Narrow the data below down to the lines containing "HALL".

_MATERIAL FOR THE TASK_
========================================

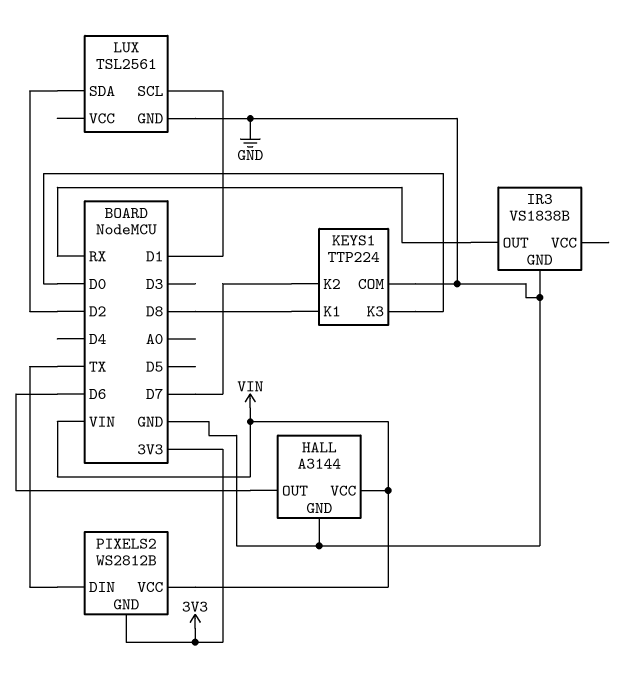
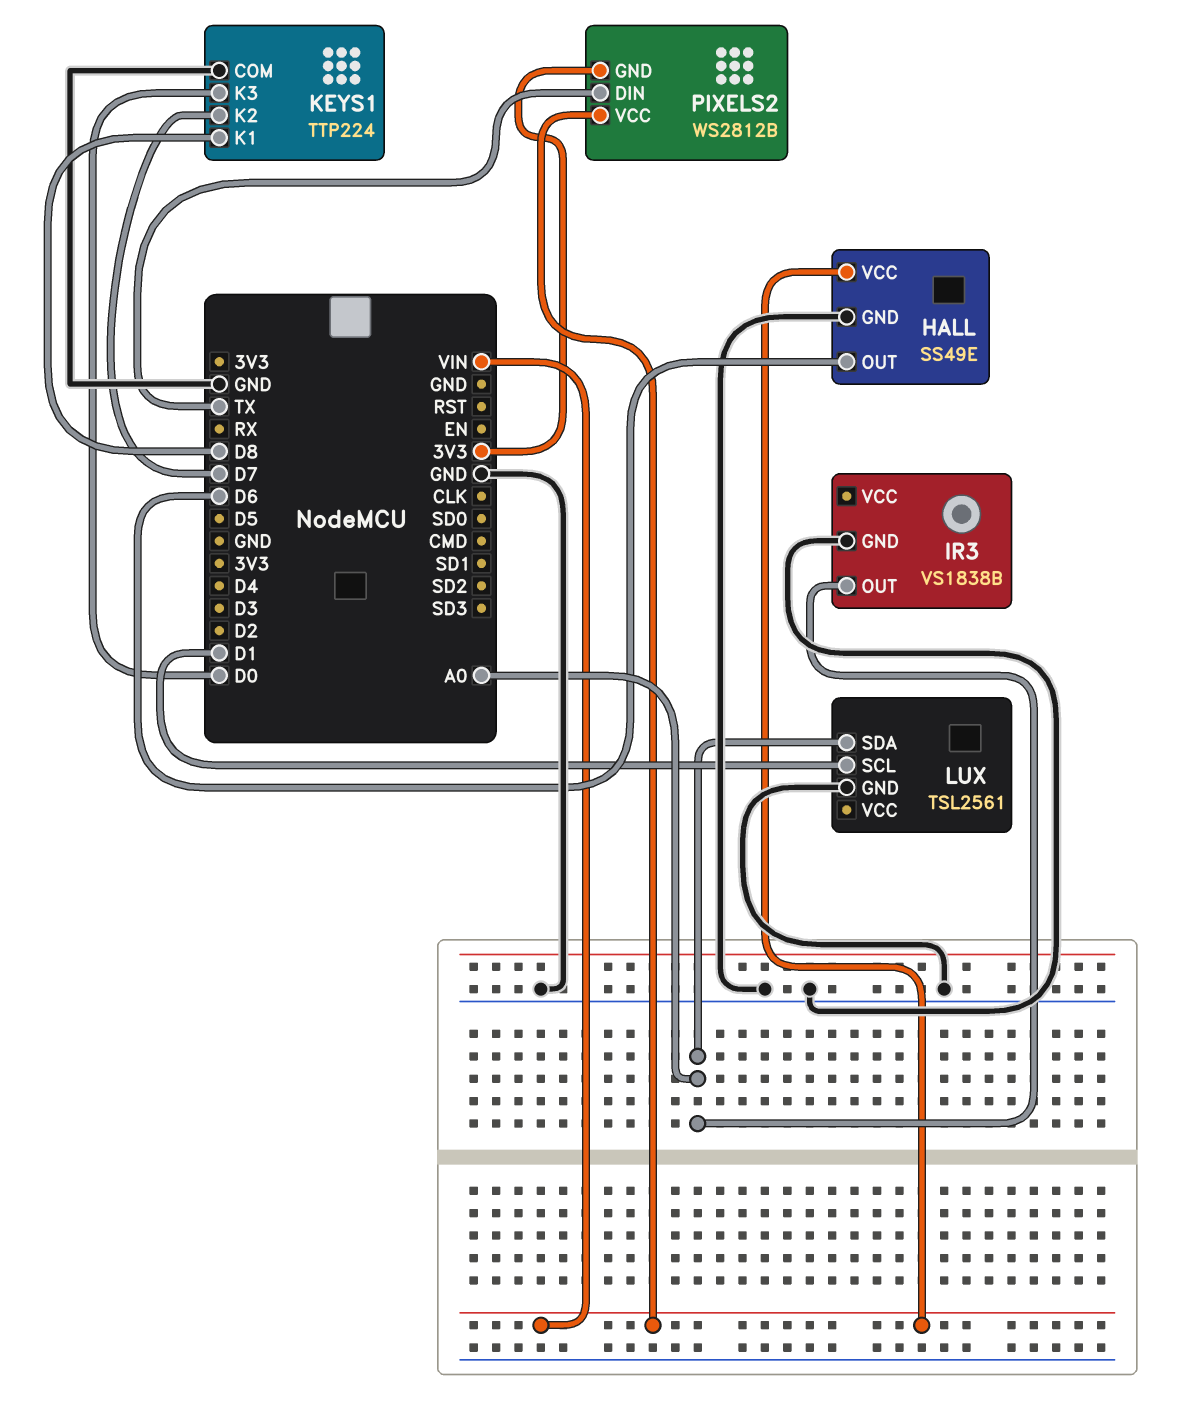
HALL: A3144 -> SS49E
IR3 pin OUT: RX -> A0
LUX pin SDA: D2 -> A0

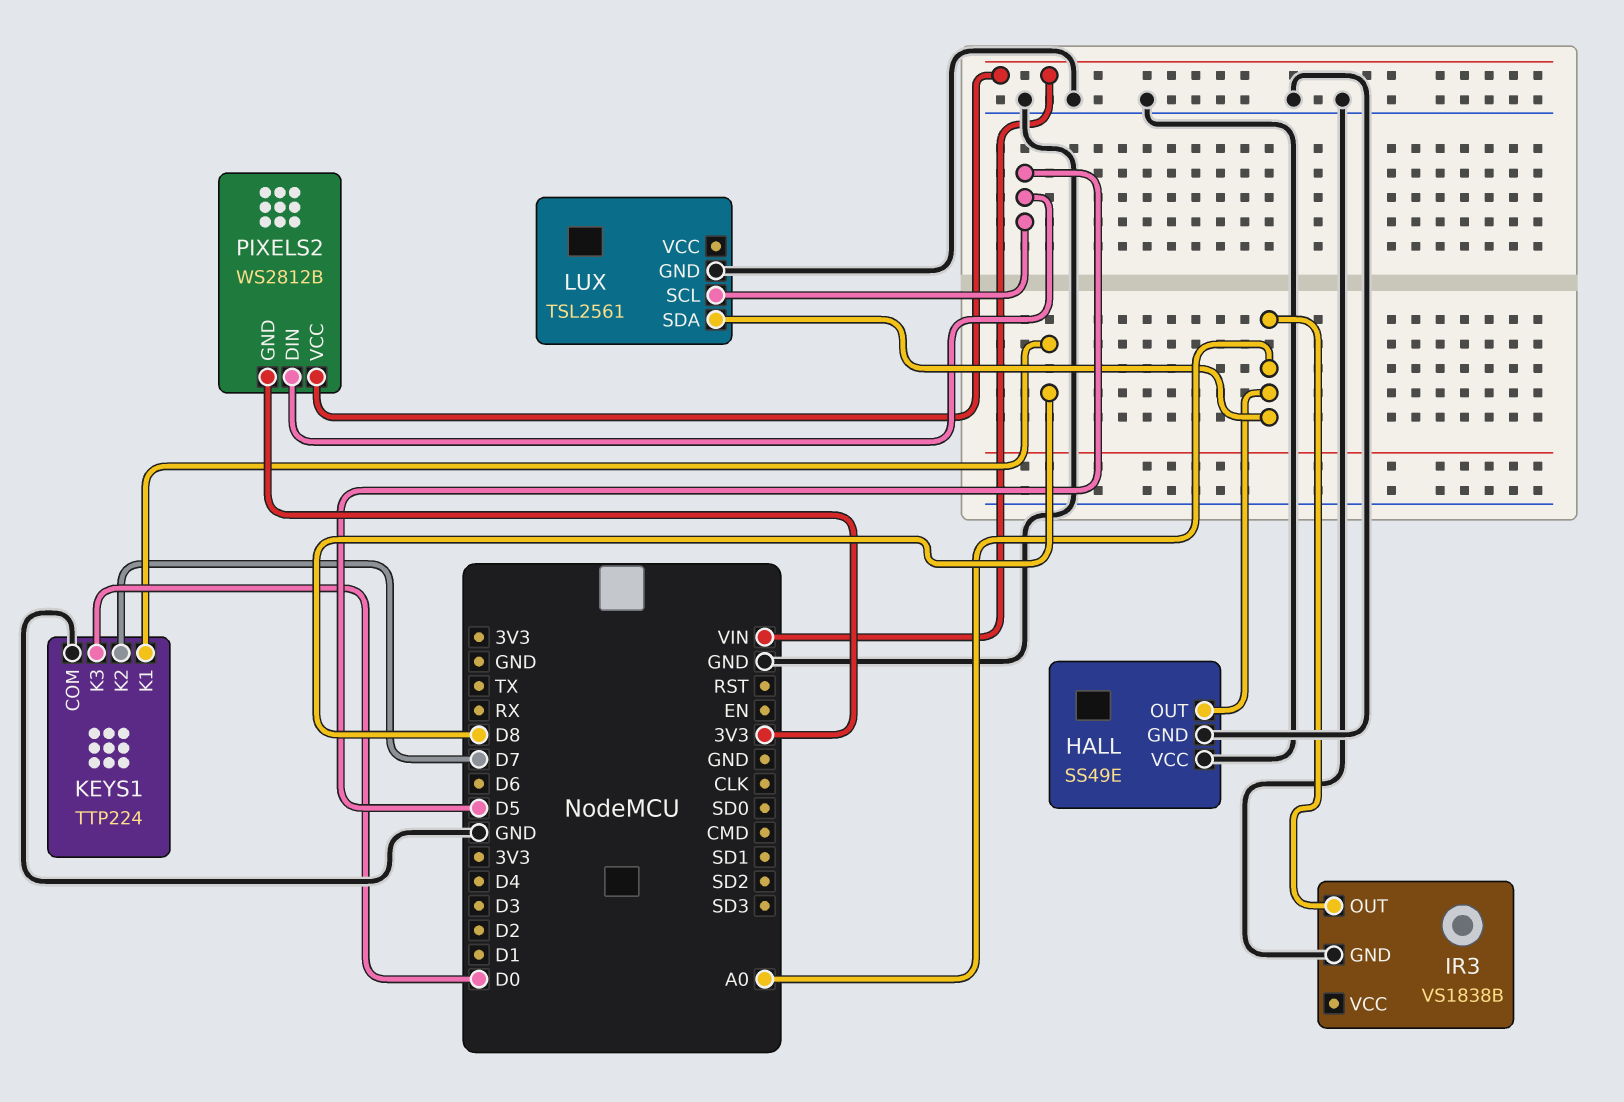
HALL pin OUT: D6 -> A0
HALL pin VCC: VIN -> GND
LUX pin SCL: D1 -> D5
PIXELS2 pin DIN: TX -> D5

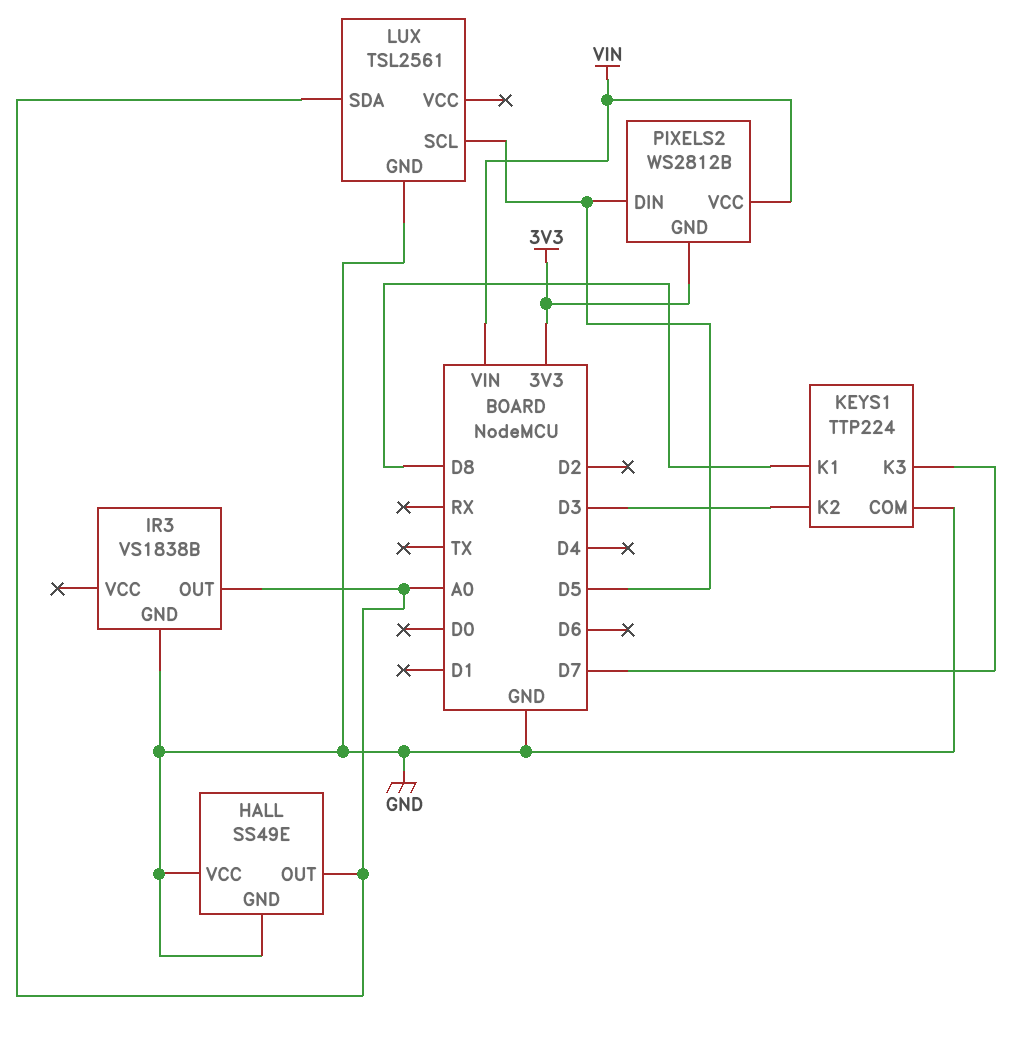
KEYS1 pin K2: D7 -> D3
KEYS1 pin K3: D0 -> D7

========================================

_RESULT_
HALL: A3144 -> SS49E
HALL pin OUT: D6 -> A0
HALL pin VCC: VIN -> GND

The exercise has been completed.